> [WORK TO COMPLETE]
Print exactly those lines that run from the beginning of the data to the line bearing "(270, 149) = (218, 260): red", inclusive.

> [WORKING DATA]
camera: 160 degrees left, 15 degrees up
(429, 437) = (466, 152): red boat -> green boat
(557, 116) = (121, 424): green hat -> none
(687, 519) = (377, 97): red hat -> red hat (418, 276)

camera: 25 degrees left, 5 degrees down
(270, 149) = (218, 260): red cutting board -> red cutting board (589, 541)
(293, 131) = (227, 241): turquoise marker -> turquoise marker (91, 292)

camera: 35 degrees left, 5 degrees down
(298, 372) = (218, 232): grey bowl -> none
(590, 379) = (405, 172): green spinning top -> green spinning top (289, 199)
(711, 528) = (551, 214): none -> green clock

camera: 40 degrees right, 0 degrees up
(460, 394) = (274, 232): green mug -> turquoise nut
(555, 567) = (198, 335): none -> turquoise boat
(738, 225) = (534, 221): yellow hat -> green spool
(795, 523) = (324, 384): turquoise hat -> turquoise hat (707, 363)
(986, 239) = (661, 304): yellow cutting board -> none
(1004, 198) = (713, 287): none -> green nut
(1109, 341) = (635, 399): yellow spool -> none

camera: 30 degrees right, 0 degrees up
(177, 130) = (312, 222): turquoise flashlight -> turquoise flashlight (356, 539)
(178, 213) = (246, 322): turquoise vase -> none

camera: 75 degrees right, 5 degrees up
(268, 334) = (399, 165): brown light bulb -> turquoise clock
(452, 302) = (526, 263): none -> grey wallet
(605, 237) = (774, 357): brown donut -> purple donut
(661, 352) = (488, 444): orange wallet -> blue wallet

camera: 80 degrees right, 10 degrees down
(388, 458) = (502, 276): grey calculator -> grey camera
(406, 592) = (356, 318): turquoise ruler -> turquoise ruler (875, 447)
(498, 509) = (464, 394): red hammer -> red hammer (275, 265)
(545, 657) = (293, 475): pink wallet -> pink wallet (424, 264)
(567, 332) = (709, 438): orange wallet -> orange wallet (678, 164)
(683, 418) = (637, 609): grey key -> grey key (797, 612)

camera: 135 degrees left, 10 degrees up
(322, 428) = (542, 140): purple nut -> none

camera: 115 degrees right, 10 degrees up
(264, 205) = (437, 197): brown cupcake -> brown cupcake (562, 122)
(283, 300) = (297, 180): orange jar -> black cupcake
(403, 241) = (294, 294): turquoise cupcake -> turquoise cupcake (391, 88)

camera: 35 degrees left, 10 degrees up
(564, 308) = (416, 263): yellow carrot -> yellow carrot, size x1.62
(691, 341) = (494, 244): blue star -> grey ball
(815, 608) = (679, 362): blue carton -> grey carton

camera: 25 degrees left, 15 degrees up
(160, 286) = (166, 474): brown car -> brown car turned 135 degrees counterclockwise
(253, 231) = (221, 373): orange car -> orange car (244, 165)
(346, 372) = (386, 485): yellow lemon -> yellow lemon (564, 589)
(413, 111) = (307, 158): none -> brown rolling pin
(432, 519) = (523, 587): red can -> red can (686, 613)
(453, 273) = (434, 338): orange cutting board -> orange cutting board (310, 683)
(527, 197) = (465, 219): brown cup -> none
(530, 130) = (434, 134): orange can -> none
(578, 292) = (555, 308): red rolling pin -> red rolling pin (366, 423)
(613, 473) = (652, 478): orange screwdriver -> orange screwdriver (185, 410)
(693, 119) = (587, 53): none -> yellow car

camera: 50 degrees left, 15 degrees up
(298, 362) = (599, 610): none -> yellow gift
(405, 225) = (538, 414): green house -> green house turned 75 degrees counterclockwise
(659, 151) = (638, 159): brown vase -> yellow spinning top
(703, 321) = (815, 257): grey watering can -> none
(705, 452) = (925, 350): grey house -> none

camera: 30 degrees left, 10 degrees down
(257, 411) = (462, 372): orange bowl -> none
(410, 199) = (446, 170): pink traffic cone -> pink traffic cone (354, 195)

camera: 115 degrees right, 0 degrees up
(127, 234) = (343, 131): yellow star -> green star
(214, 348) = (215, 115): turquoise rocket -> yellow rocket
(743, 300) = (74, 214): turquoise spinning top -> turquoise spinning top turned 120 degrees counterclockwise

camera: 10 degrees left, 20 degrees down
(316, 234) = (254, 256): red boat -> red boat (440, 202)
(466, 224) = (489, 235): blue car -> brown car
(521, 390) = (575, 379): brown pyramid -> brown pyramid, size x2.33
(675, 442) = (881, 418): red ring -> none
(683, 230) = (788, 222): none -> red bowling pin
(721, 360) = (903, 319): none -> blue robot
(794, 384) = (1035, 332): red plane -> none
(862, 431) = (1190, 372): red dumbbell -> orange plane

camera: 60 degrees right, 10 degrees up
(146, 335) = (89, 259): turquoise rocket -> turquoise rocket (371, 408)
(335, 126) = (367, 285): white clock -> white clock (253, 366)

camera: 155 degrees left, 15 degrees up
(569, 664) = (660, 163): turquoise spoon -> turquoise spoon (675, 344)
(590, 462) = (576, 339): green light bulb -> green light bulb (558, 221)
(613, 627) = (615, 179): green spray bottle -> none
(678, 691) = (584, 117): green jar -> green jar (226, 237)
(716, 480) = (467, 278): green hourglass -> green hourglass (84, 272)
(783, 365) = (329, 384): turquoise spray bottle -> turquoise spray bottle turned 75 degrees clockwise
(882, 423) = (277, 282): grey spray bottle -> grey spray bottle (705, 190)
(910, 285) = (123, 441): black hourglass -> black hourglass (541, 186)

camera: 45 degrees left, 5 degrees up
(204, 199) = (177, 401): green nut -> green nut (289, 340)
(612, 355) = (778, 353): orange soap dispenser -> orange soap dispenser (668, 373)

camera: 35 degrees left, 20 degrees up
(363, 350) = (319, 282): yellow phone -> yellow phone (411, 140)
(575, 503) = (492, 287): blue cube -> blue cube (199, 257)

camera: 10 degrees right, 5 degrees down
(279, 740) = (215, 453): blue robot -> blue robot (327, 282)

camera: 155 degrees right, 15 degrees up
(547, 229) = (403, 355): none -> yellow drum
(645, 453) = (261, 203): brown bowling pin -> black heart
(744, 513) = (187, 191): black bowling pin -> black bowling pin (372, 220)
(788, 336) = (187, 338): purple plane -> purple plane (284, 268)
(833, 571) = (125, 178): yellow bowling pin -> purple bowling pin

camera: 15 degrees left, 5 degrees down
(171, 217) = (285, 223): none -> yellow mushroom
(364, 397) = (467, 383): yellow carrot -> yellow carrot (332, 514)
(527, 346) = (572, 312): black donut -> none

> [TASK RESULT]
camera: 160 degrees left, 15 degrees up
(429, 437) = (466, 152): red boat -> green boat
(557, 116) = (121, 424): green hat -> none
(687, 519) = (377, 97): red hat -> red hat (418, 276)

camera: 25 degrees left, 5 degrees down
(270, 149) = (218, 260): red cutting board -> red cutting board (589, 541)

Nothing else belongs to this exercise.